[Shape transformation data]
◇ ◇ ◇

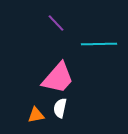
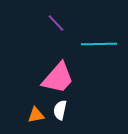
white semicircle: moved 2 px down
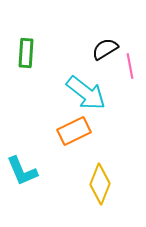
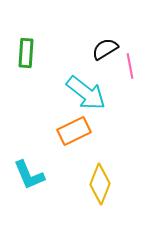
cyan L-shape: moved 7 px right, 4 px down
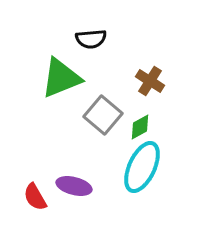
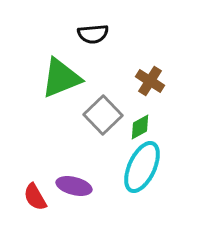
black semicircle: moved 2 px right, 5 px up
gray square: rotated 6 degrees clockwise
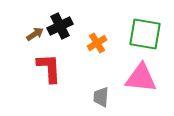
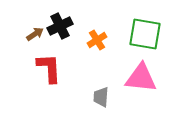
orange cross: moved 3 px up
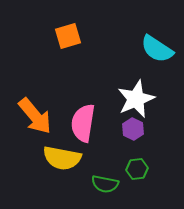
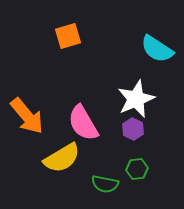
orange arrow: moved 8 px left
pink semicircle: rotated 39 degrees counterclockwise
yellow semicircle: rotated 42 degrees counterclockwise
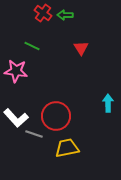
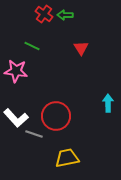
red cross: moved 1 px right, 1 px down
yellow trapezoid: moved 10 px down
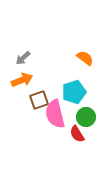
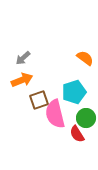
green circle: moved 1 px down
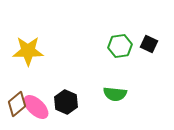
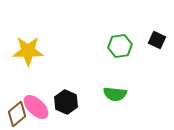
black square: moved 8 px right, 4 px up
brown diamond: moved 10 px down
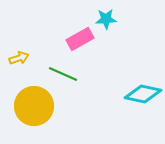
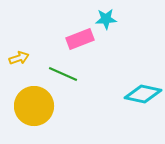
pink rectangle: rotated 8 degrees clockwise
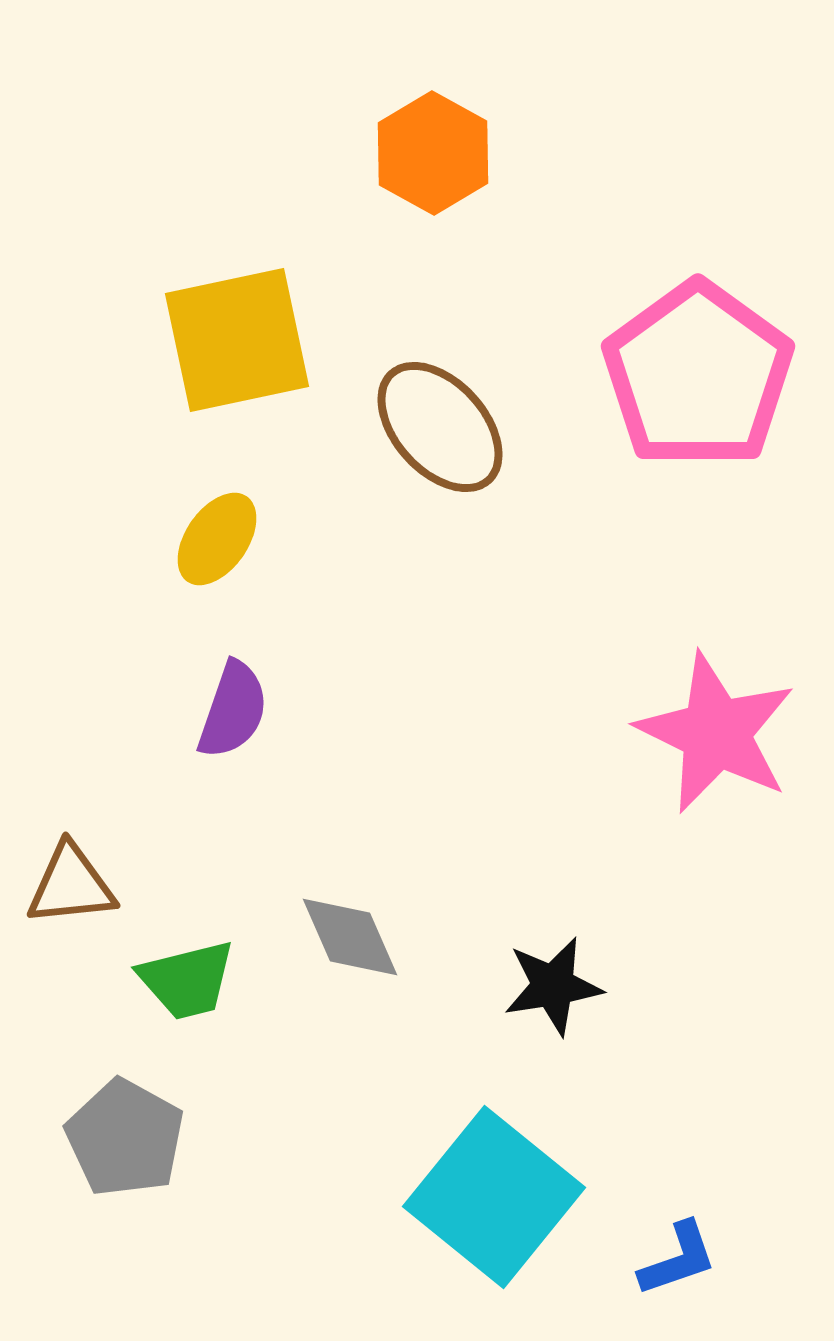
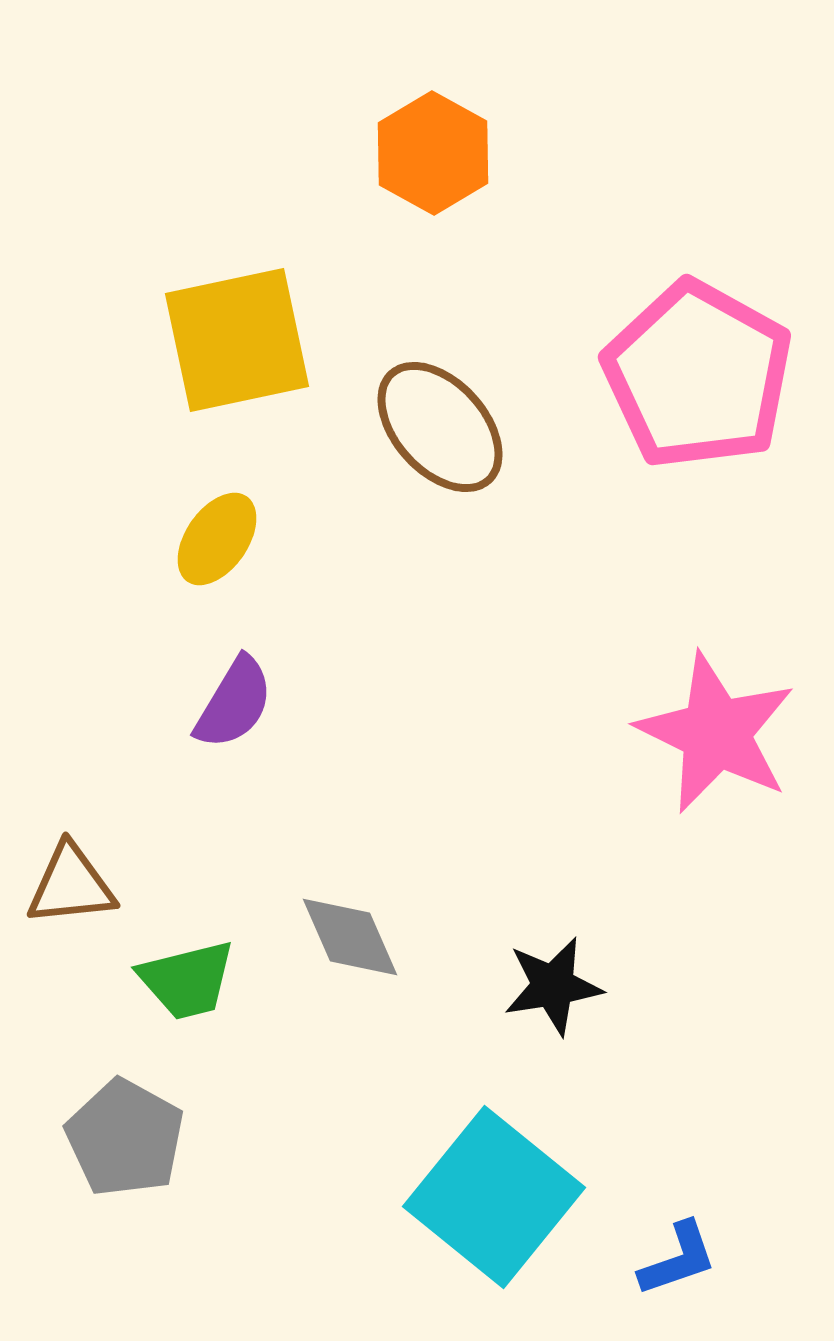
pink pentagon: rotated 7 degrees counterclockwise
purple semicircle: moved 1 px right, 7 px up; rotated 12 degrees clockwise
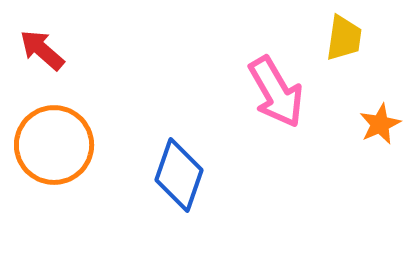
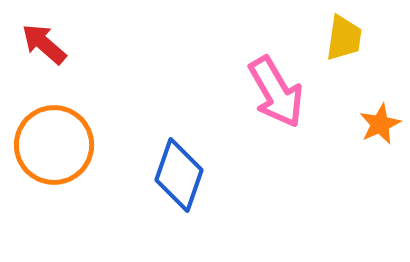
red arrow: moved 2 px right, 6 px up
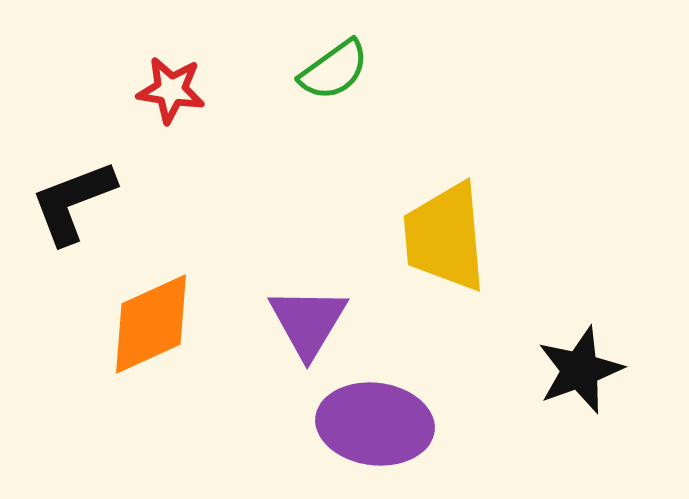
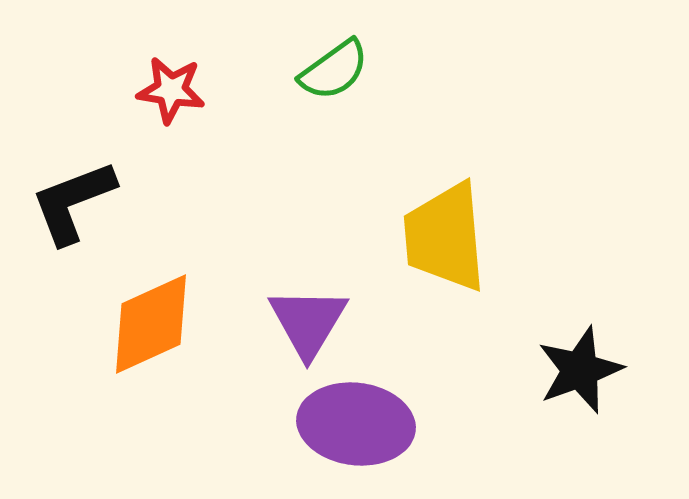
purple ellipse: moved 19 px left
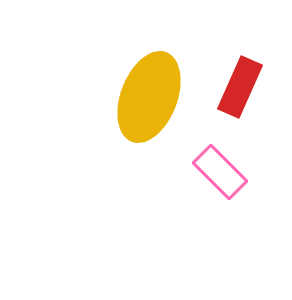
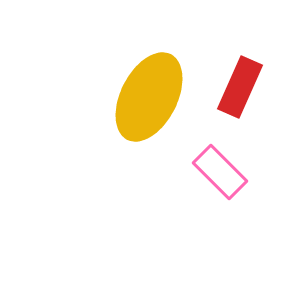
yellow ellipse: rotated 6 degrees clockwise
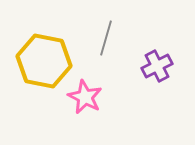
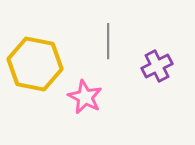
gray line: moved 2 px right, 3 px down; rotated 16 degrees counterclockwise
yellow hexagon: moved 9 px left, 3 px down
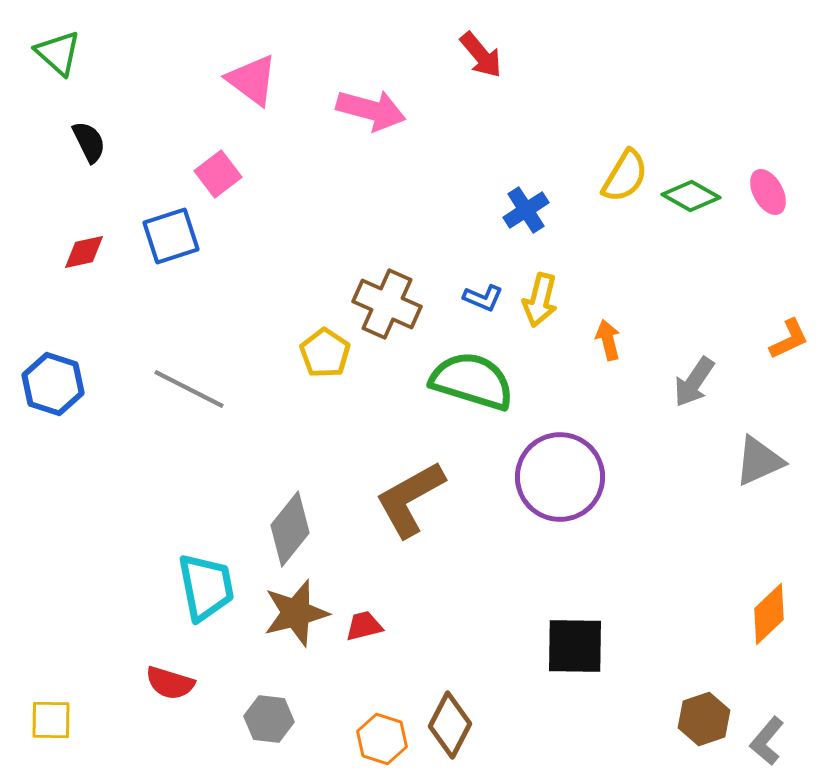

◇ ◇ ◇

_YOUR ASSIGNMENT_:
Repeat exactly the lines from the one holding "yellow ellipse: rotated 6 degrees clockwise" through the last line of the entries, both included; the pictures do not belong in the copy.

_SOLVED EXERCISE_:
yellow ellipse: rotated 6 degrees clockwise
gray line: moved 2 px right, 3 px down; rotated 16 degrees counterclockwise
yellow hexagon: moved 9 px left, 3 px down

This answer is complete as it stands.